- WORK ITEM: Transcribe exactly the lines from the one holding "(143, 451) = (113, 342): green" through the closing line of the entries below. Pictures stay out of the copy.

(Colored object listings)
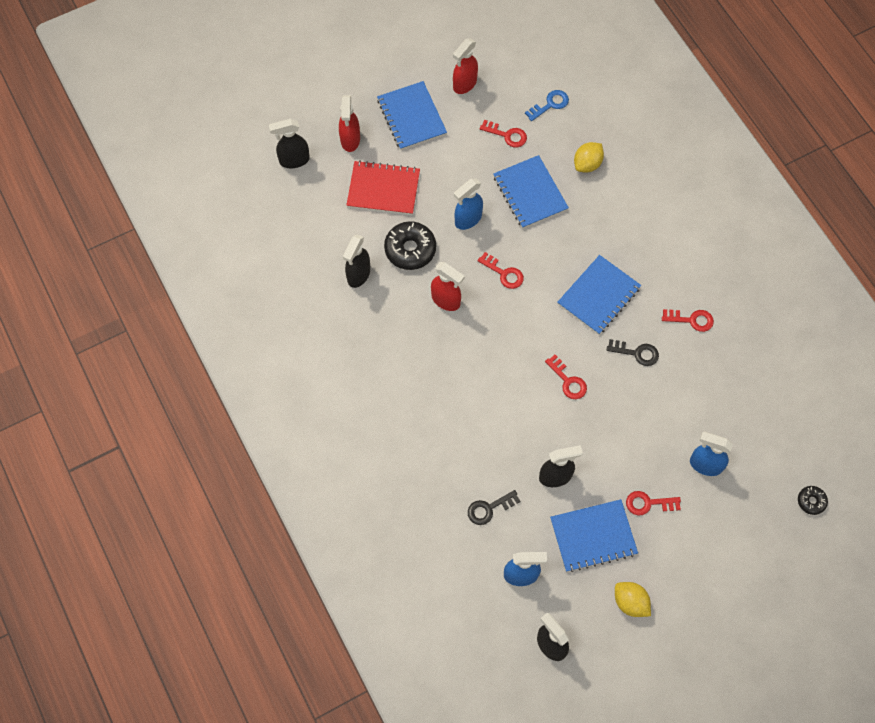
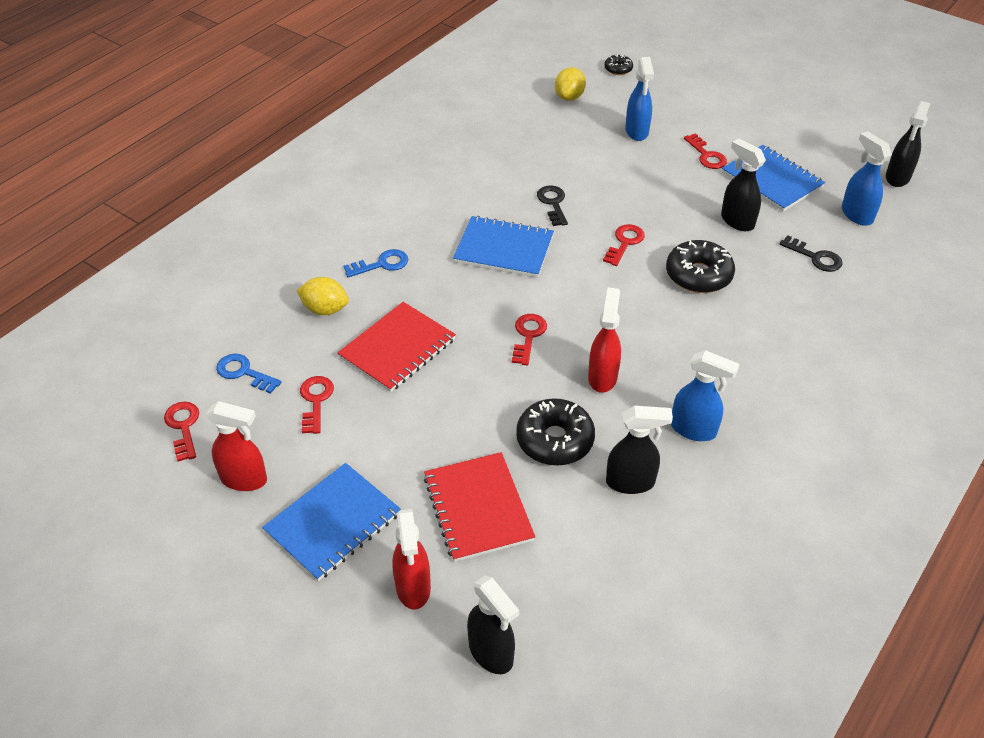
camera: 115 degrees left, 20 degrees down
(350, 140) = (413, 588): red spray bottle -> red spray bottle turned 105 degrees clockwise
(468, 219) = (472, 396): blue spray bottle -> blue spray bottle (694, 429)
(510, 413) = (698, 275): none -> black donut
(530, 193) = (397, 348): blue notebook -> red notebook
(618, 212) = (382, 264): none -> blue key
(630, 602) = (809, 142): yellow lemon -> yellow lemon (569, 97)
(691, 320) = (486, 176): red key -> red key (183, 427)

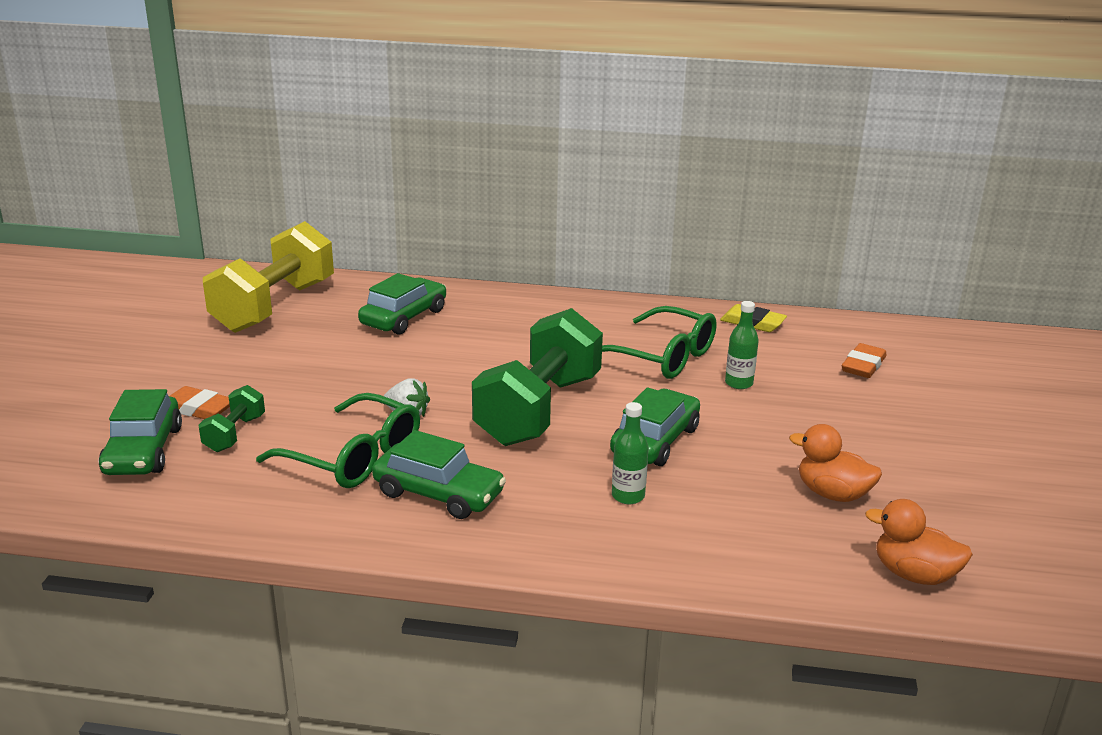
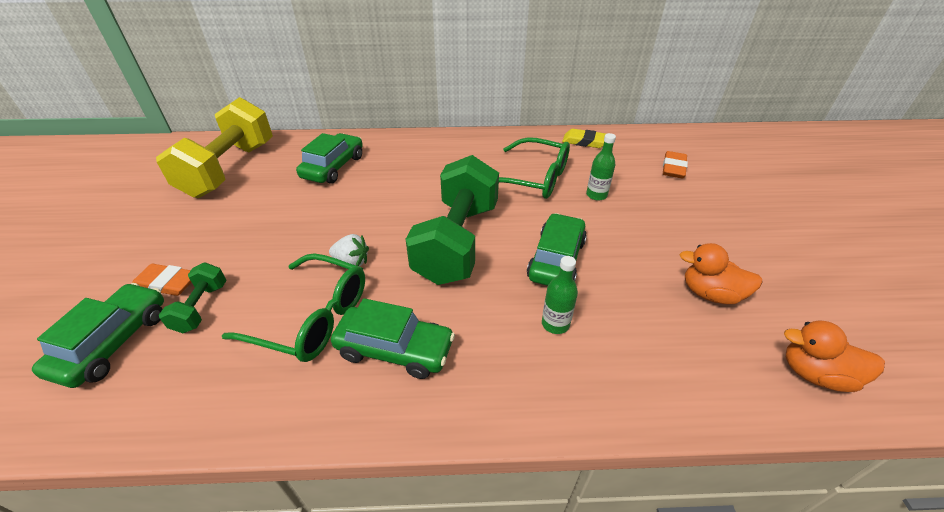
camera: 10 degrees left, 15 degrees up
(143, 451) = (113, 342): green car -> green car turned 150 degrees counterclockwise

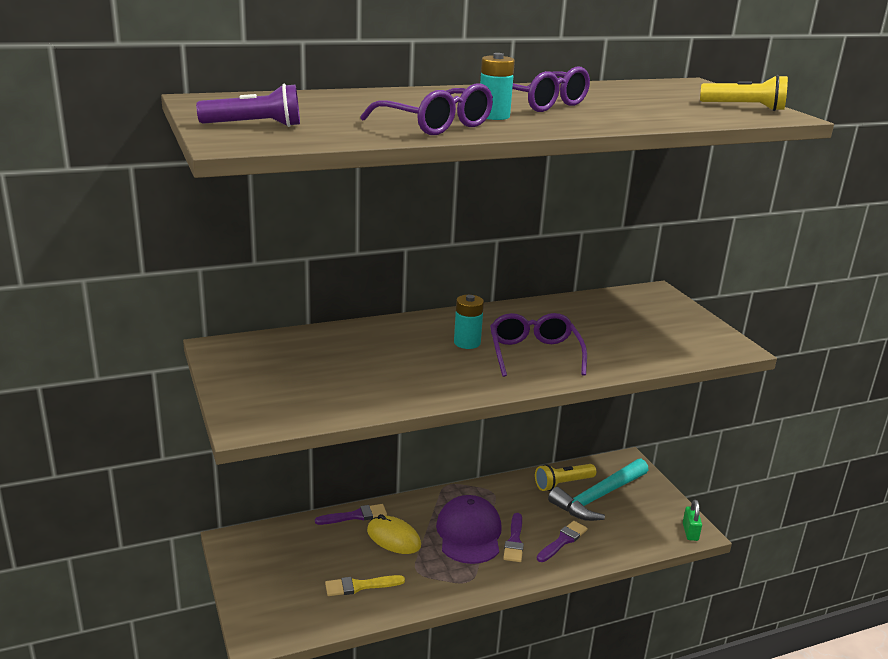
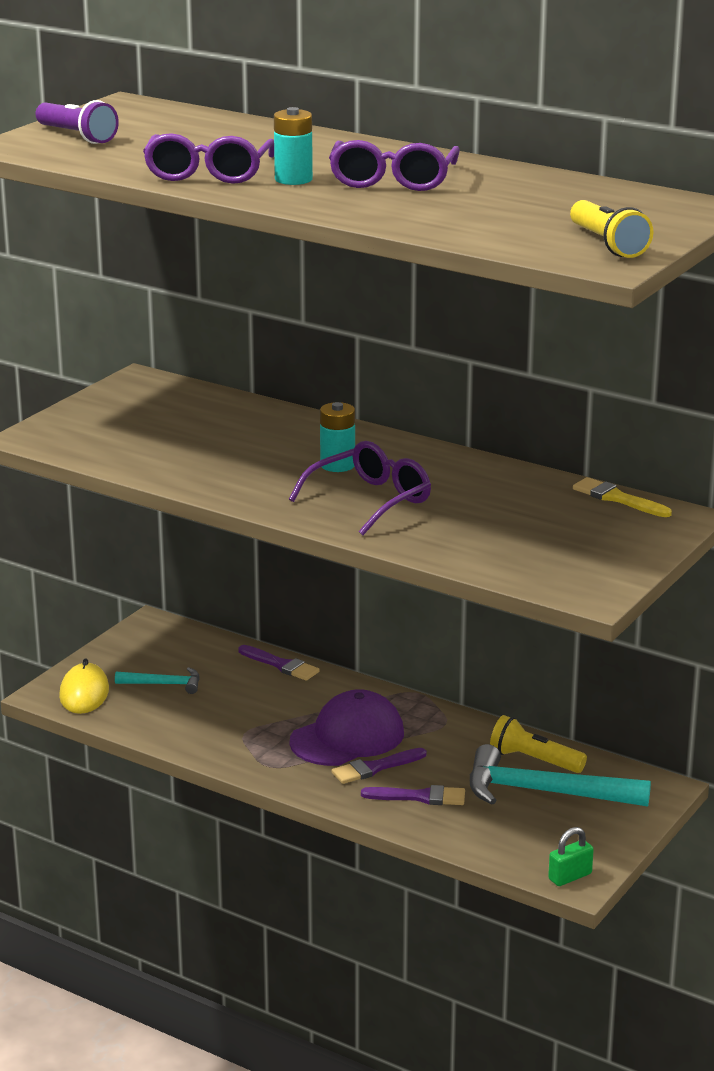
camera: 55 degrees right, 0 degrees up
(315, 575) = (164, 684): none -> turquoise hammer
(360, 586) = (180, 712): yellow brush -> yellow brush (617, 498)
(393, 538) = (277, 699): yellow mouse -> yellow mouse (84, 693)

- FINAL ANSWER:
(143, 451) = (113, 342): green car -> green car turned 150 degrees counterclockwise

camera: 55 degrees right, 0 degrees up
(315, 575) = (164, 684): none -> turquoise hammer
(360, 586) = (180, 712): yellow brush -> yellow brush (617, 498)
(393, 538) = (277, 699): yellow mouse -> yellow mouse (84, 693)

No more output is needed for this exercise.